=== Available data ===

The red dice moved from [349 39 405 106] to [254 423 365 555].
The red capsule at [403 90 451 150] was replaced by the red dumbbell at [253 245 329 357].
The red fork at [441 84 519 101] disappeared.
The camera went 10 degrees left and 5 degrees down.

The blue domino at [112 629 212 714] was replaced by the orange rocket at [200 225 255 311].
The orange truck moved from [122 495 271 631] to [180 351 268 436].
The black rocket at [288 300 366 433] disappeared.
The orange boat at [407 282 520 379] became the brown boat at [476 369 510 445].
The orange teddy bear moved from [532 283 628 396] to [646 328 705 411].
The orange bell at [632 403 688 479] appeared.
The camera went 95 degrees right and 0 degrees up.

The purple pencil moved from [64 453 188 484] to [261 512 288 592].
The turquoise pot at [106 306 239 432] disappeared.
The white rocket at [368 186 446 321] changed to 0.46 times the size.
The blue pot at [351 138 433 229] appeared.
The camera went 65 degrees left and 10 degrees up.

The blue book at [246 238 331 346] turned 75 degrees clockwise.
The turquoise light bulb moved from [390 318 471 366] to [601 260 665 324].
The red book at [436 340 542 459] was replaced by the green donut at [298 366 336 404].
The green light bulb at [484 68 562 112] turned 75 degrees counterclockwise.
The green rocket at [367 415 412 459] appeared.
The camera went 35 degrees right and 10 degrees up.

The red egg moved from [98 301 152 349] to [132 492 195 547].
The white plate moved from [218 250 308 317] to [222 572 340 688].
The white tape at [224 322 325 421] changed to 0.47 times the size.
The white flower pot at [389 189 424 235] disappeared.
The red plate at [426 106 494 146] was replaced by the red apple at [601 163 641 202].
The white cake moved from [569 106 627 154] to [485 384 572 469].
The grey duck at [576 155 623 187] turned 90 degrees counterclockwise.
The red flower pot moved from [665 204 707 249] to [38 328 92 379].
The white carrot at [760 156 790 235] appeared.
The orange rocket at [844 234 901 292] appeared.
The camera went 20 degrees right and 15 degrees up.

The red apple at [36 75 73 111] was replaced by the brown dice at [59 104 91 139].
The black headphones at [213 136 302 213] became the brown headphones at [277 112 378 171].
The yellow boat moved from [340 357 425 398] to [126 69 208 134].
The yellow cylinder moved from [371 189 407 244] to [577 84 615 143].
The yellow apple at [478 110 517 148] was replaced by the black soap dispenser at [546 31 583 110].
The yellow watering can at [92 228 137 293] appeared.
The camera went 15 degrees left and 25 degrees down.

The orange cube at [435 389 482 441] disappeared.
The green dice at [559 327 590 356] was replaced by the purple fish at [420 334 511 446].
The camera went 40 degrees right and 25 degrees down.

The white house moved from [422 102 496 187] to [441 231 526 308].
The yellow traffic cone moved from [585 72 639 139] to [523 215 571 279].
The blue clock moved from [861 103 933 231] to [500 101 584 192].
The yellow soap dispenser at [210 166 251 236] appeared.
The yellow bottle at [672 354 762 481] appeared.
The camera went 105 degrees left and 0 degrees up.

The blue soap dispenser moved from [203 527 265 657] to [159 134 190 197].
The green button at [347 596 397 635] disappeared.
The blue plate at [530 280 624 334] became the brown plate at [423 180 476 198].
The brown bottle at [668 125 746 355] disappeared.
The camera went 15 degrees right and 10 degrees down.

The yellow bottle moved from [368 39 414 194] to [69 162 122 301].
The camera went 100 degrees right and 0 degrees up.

=== How to complete this task ===
The required output is every line from the one that holds "The yellow boat" through the last line of the listing above, retyped exactly and with nothing else.

=== Response ===
The yellow boat moved from [340 357 425 398] to [126 69 208 134].
The yellow cylinder moved from [371 189 407 244] to [577 84 615 143].
The yellow apple at [478 110 517 148] was replaced by the black soap dispenser at [546 31 583 110].
The yellow watering can at [92 228 137 293] appeared.
The camera went 15 degrees left and 25 degrees down.

The orange cube at [435 389 482 441] disappeared.
The green dice at [559 327 590 356] was replaced by the purple fish at [420 334 511 446].
The camera went 40 degrees right and 25 degrees down.

The white house moved from [422 102 496 187] to [441 231 526 308].
The yellow traffic cone moved from [585 72 639 139] to [523 215 571 279].
The blue clock moved from [861 103 933 231] to [500 101 584 192].
The yellow soap dispenser at [210 166 251 236] appeared.
The yellow bottle at [672 354 762 481] appeared.
The camera went 105 degrees left and 0 degrees up.

The blue soap dispenser moved from [203 527 265 657] to [159 134 190 197].
The green button at [347 596 397 635] disappeared.
The blue plate at [530 280 624 334] became the brown plate at [423 180 476 198].
The brown bottle at [668 125 746 355] disappeared.
The camera went 15 degrees right and 10 degrees down.

The yellow bottle moved from [368 39 414 194] to [69 162 122 301].
The camera went 100 degrees right and 0 degrees up.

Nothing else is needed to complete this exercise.